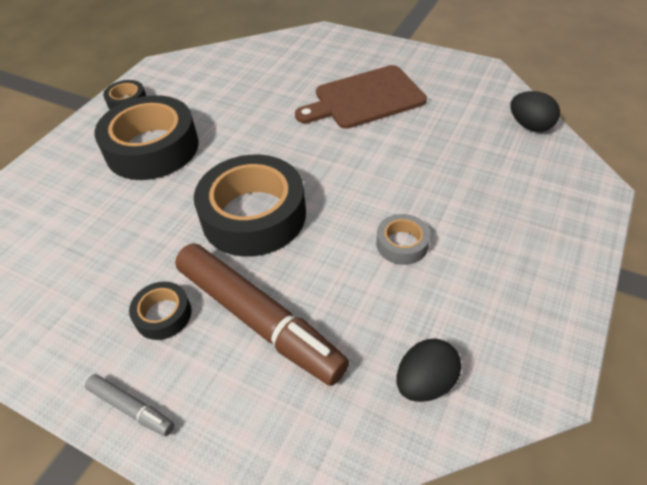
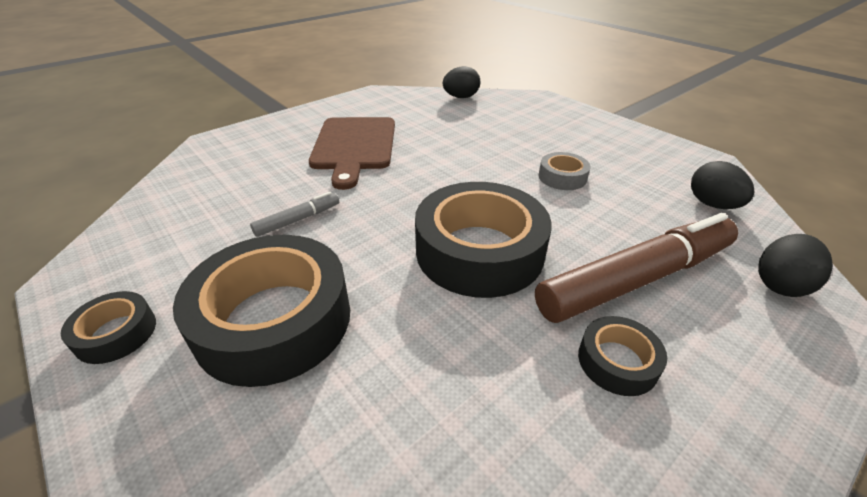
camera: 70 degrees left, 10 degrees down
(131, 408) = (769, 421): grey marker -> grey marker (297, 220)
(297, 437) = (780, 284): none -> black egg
...
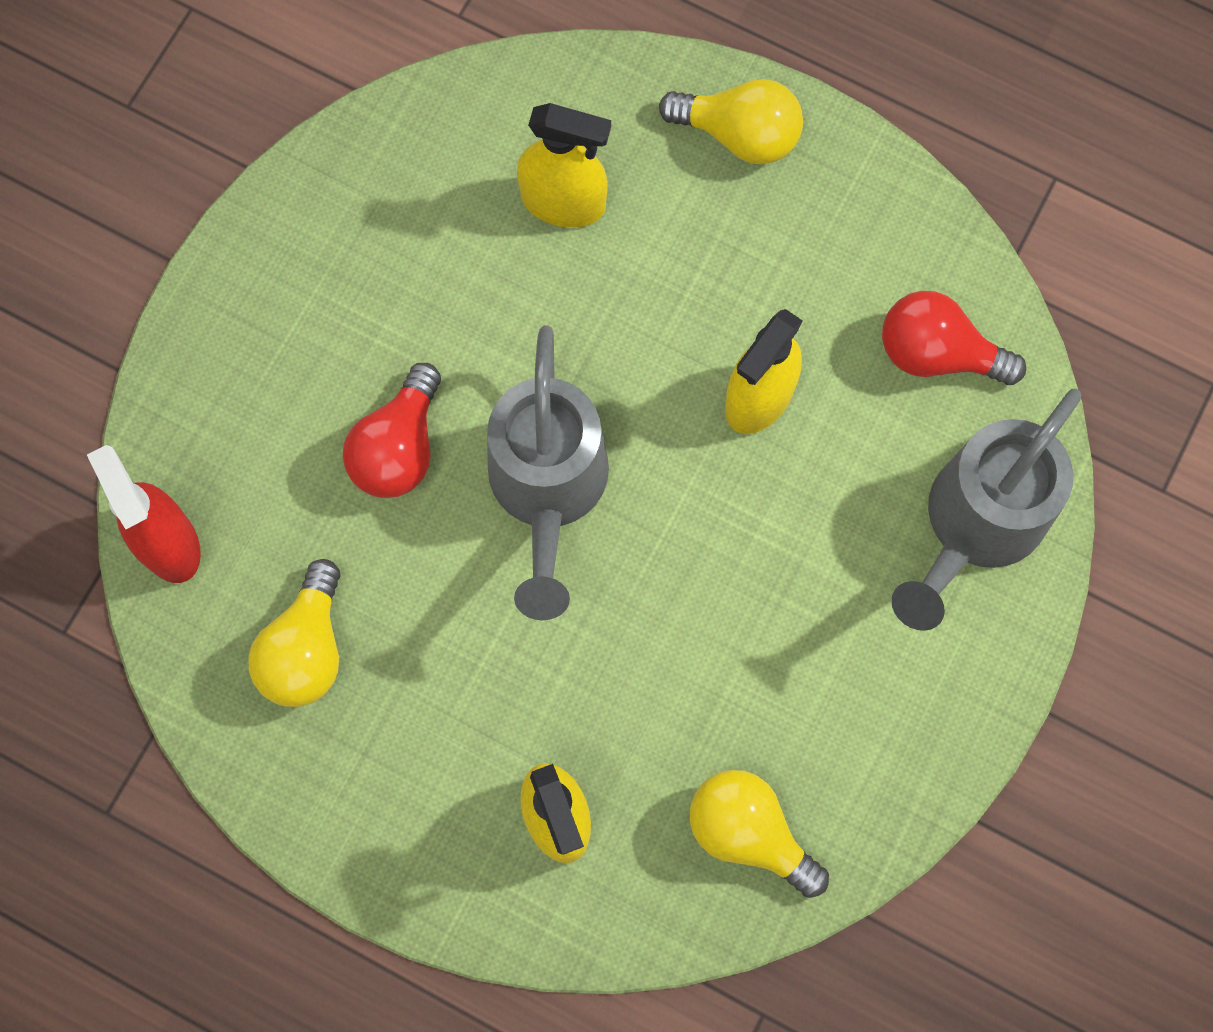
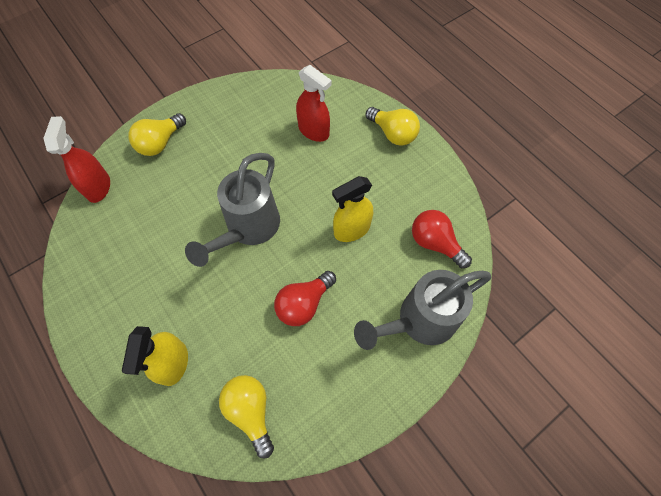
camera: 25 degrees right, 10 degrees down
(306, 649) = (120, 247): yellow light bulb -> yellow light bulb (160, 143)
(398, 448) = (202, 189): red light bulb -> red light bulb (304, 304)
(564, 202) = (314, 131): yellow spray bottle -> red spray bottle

▶ _Problem to work on_
Lines containing the word "down" must be found in the data above and copied.

▶ _Exercise result_
camera: 70 degrees left, 10 degrees down
camera: 25 degrees right, 10 degrees down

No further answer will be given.